Exercise brief ▸
The task calls for each record to be given again unchanged, minus any pictures.

___ Data supplied

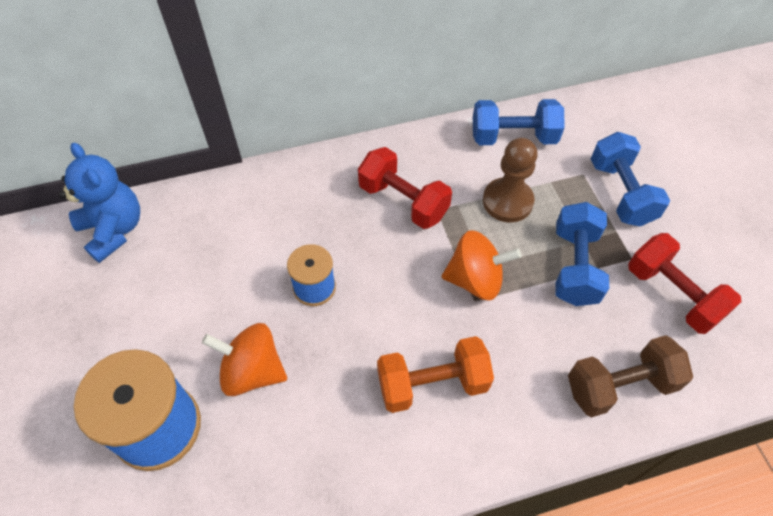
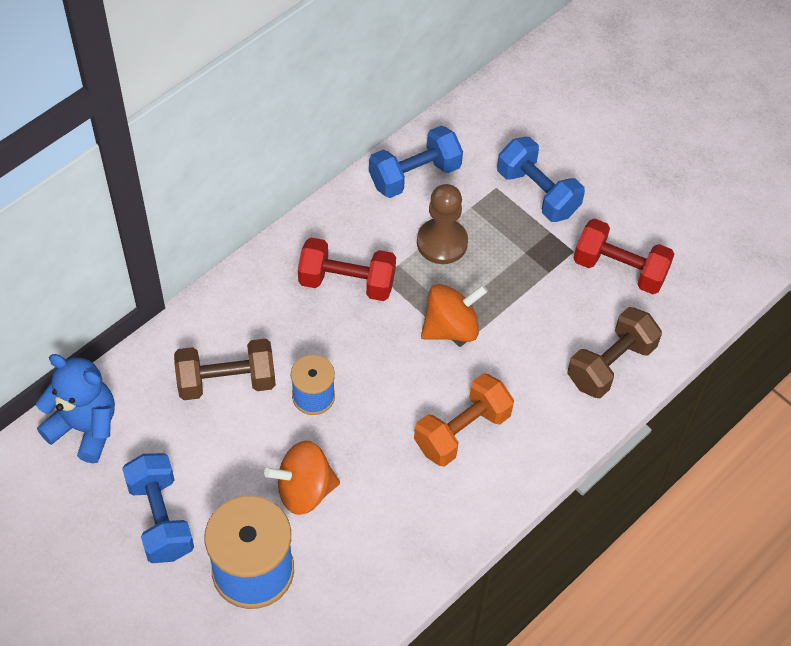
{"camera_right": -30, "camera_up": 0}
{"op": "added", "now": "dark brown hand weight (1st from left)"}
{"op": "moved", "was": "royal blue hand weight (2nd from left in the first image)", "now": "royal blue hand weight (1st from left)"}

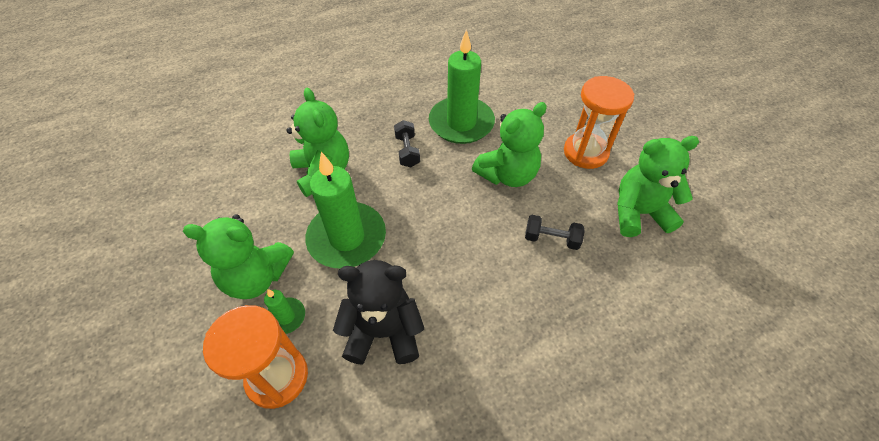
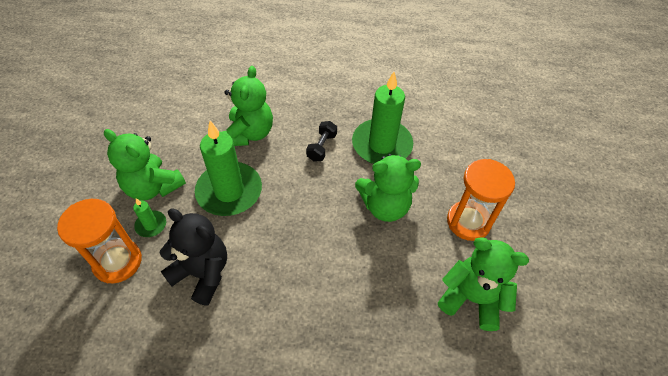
{"camera_right": 30, "camera_up": 0}
{"op": "removed", "was": "ebony hand weight (2nd from left)"}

______

Solution to the problem ▸
{"camera_right": -30, "camera_up": 0}
{"op": "added", "now": "dark brown hand weight (1st from left)"}
{"op": "moved", "was": "royal blue hand weight (2nd from left in the first image)", "now": "royal blue hand weight (1st from left)"}

{"camera_right": 30, "camera_up": 0}
{"op": "removed", "was": "ebony hand weight (2nd from left)"}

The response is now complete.